Problem statement
Below is a listing from which only part is wanted; return exactly the lines from the one with "orange slope A6:A7" up to and including the one with "yellow brick F8".
---- Source material
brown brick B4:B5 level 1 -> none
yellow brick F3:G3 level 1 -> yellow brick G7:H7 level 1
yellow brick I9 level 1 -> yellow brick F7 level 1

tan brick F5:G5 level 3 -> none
--------
---- Source material
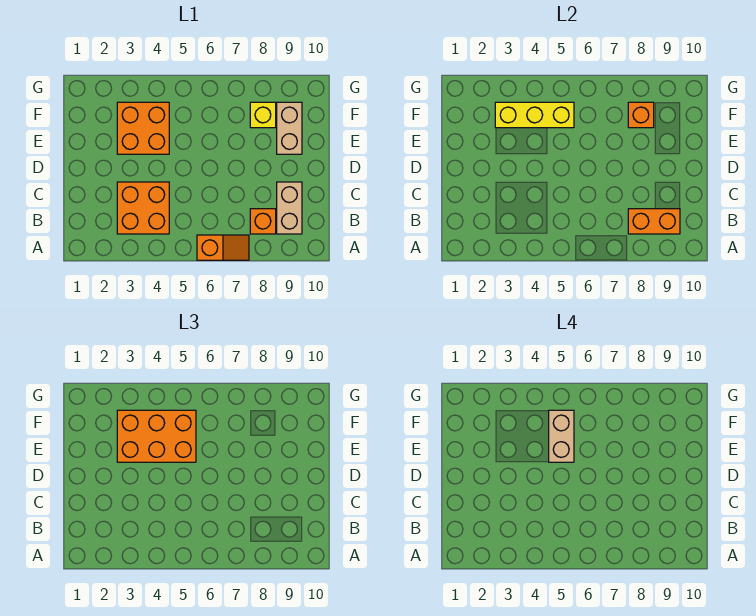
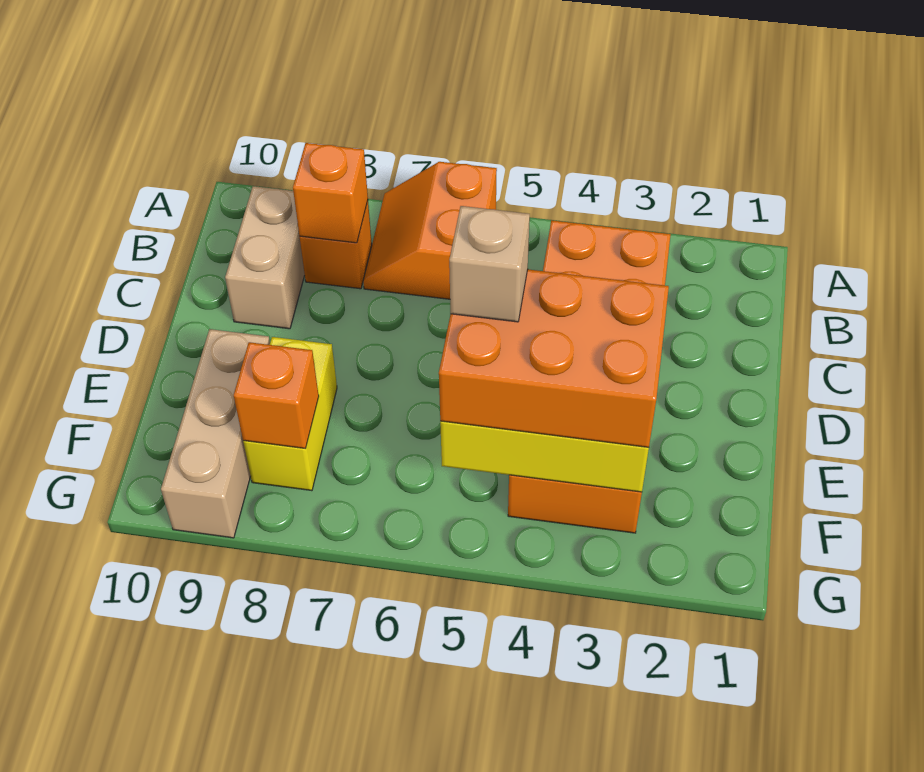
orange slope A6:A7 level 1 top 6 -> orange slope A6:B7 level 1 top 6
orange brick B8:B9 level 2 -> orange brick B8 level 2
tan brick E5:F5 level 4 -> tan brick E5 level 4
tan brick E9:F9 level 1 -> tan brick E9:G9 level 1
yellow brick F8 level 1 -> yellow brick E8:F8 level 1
--------
Result
orange slope A6:A7 level 1 top 6 -> orange slope A6:B7 level 1 top 6
orange brick B8:B9 level 2 -> orange brick B8 level 2
tan brick E5:F5 level 4 -> tan brick E5 level 4
tan brick E9:F9 level 1 -> tan brick E9:G9 level 1
yellow brick F8 level 1 -> yellow brick E8:F8 level 1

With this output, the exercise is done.